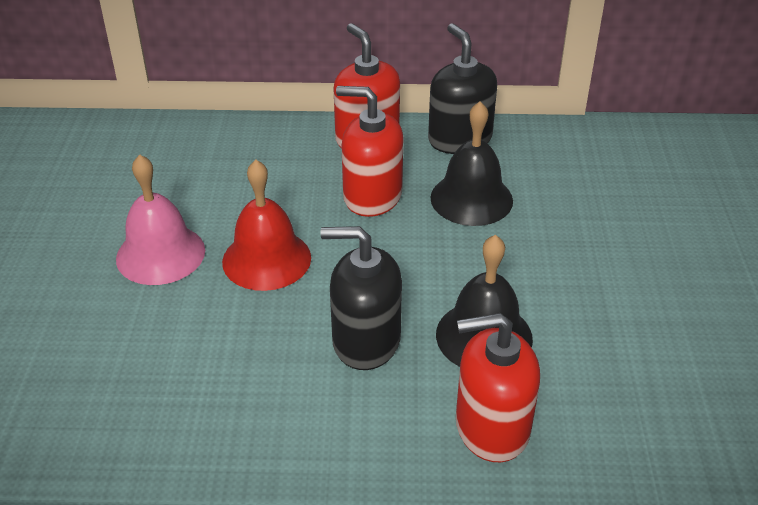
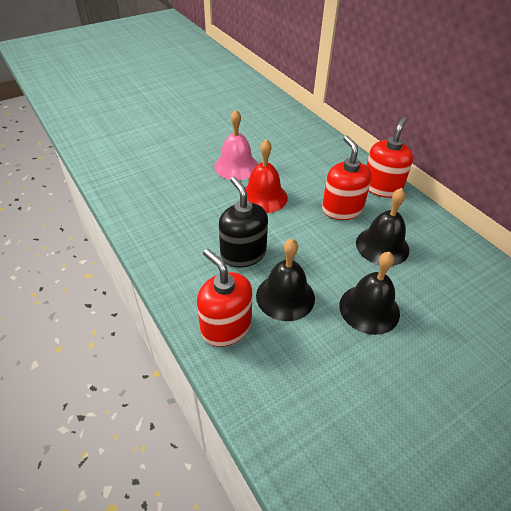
camera: 55 degrees right, 5 degrees up
(459, 139) = (424, 220): black soap dispenser -> none
(563, 268) = (369, 309): none -> black bell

--*--

EXERCISE GOAL
Please copy each line of the material that has the string "none" somewhere in it.

TASK SOLUTION
(459, 139) = (424, 220): black soap dispenser -> none
(563, 268) = (369, 309): none -> black bell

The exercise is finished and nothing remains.